● The problem:
Everything in the entries is to be written out exactly, except for the pictures.

========================================

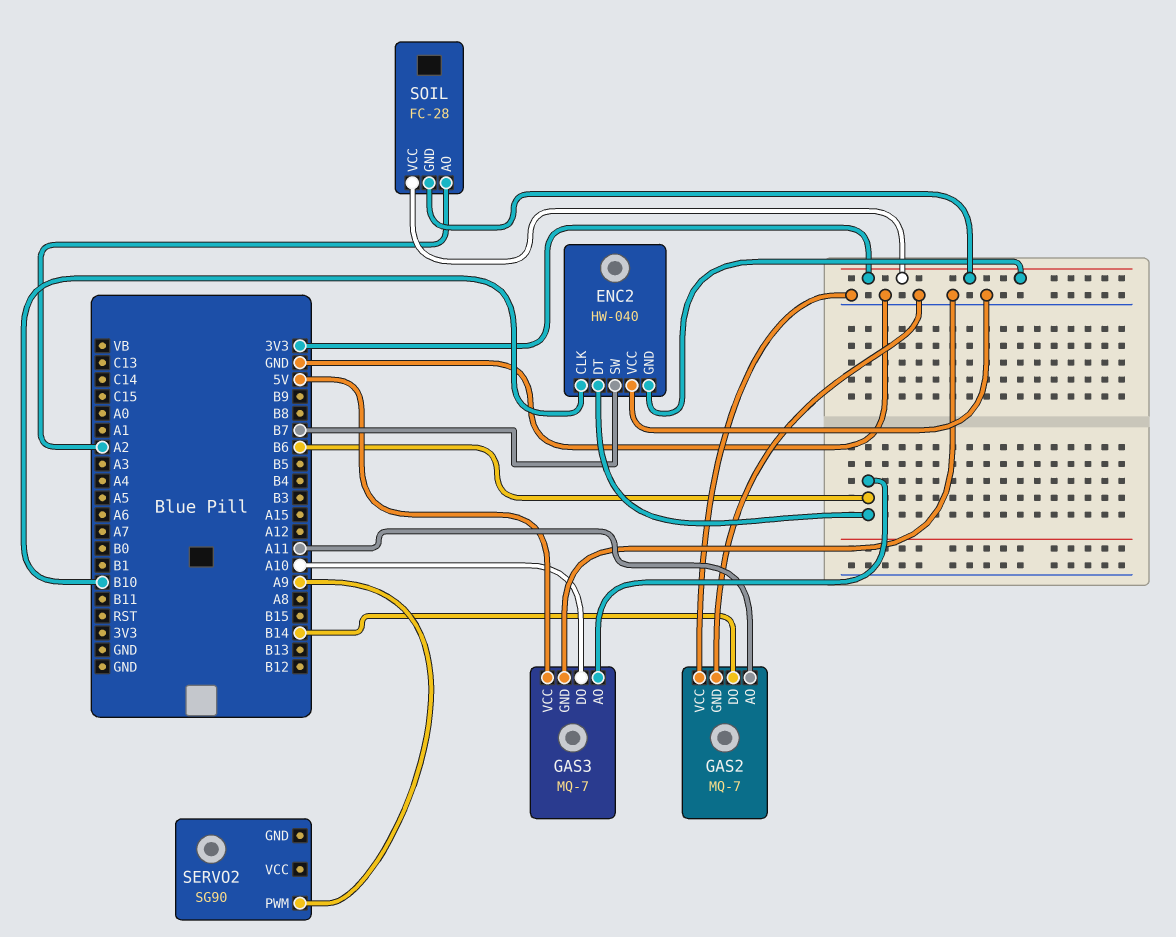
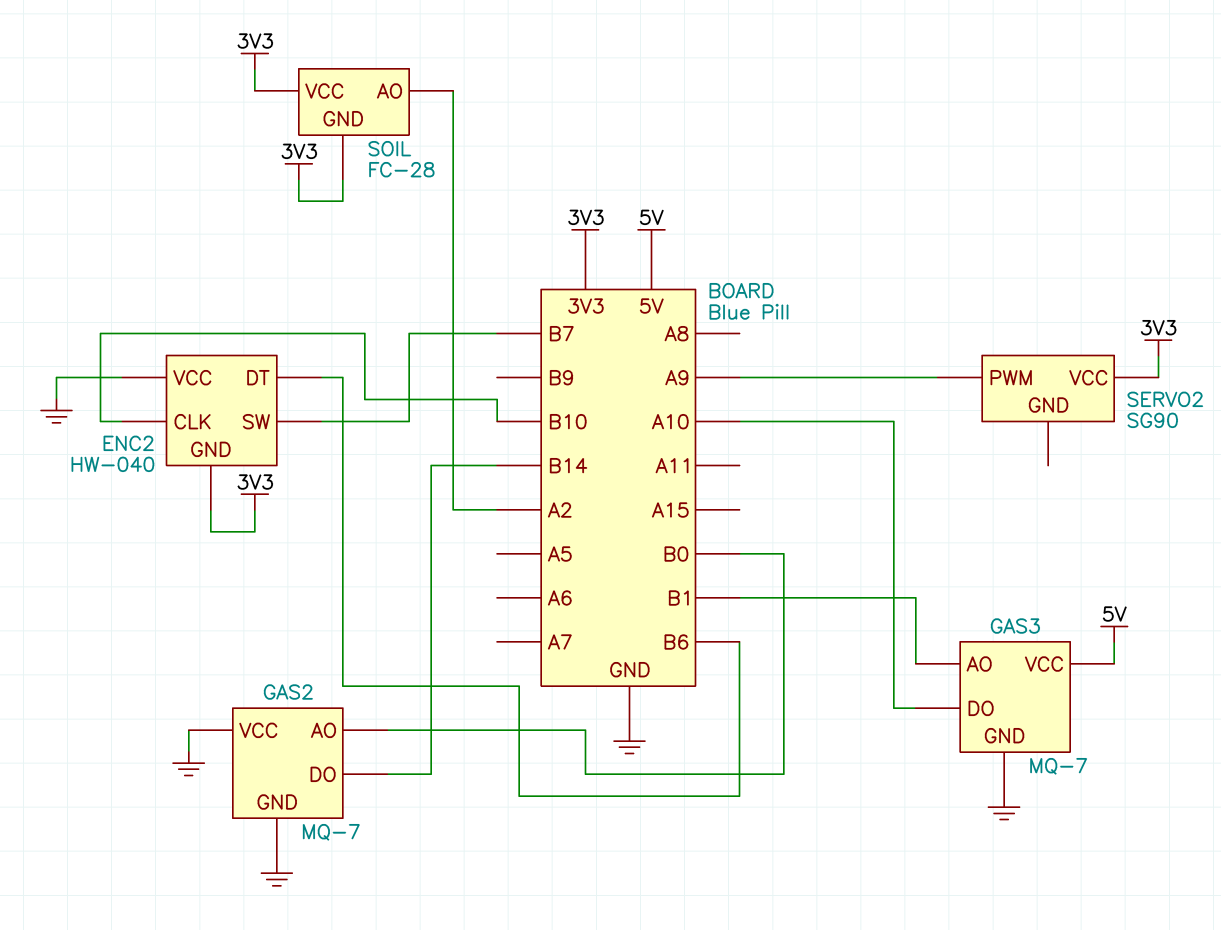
GAS2 pin AO: A11 -> B0
GAS3 pin AO: B6 -> B1
SERVO2 pin VCC: none -> 3V3

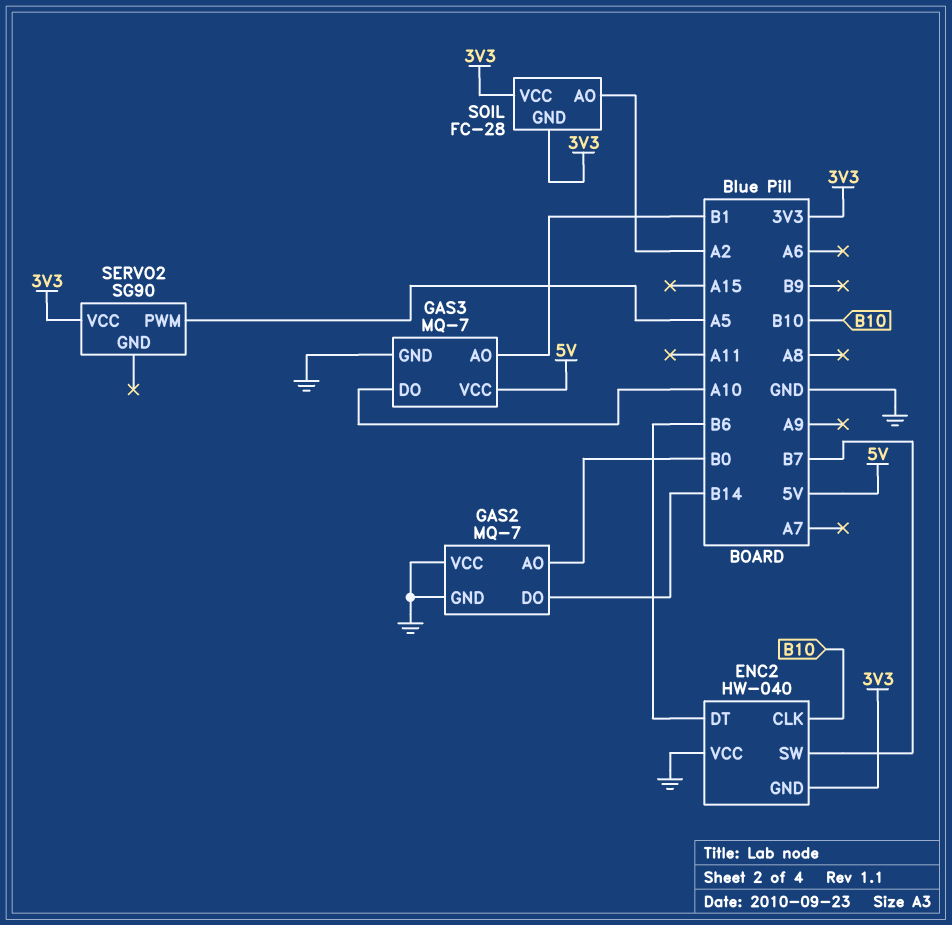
SERVO2 pin PWM: A9 -> A5

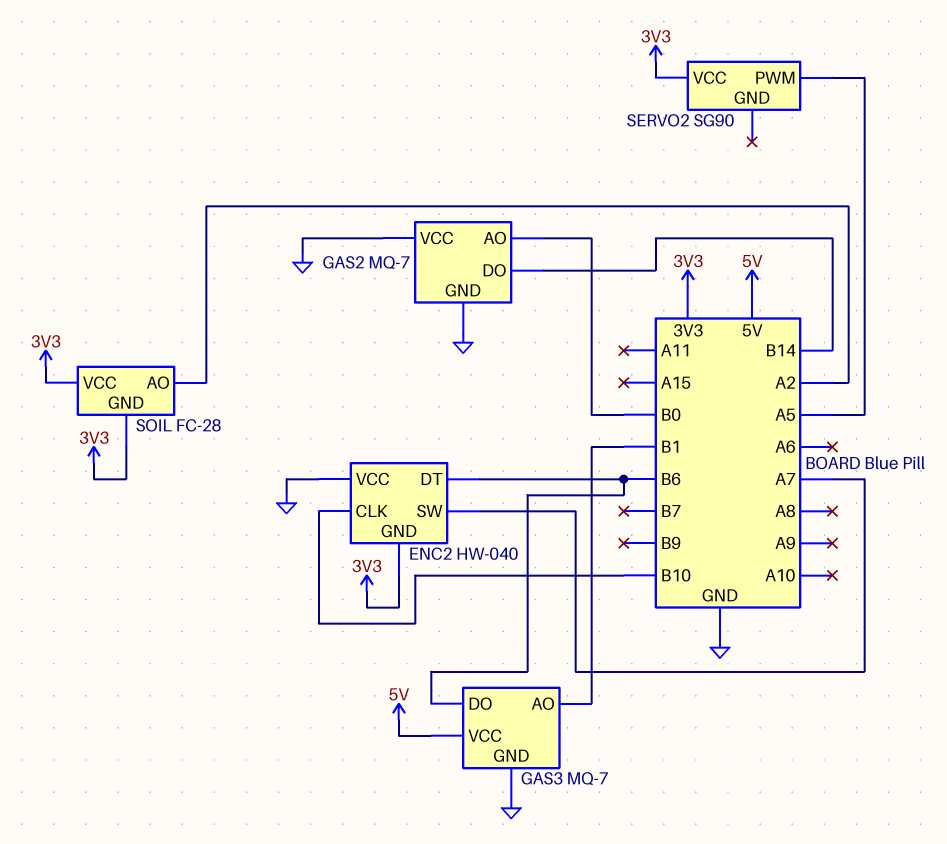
ENC2 pin SW: B7 -> A7
GAS3 pin DO: A10 -> B6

========================================

● Task response:
GAS2 pin AO: A11 -> B0
GAS3 pin AO: B6 -> B1
SERVO2 pin VCC: none -> 3V3

SERVO2 pin PWM: A9 -> A5

ENC2 pin SW: B7 -> A7
GAS3 pin DO: A10 -> B6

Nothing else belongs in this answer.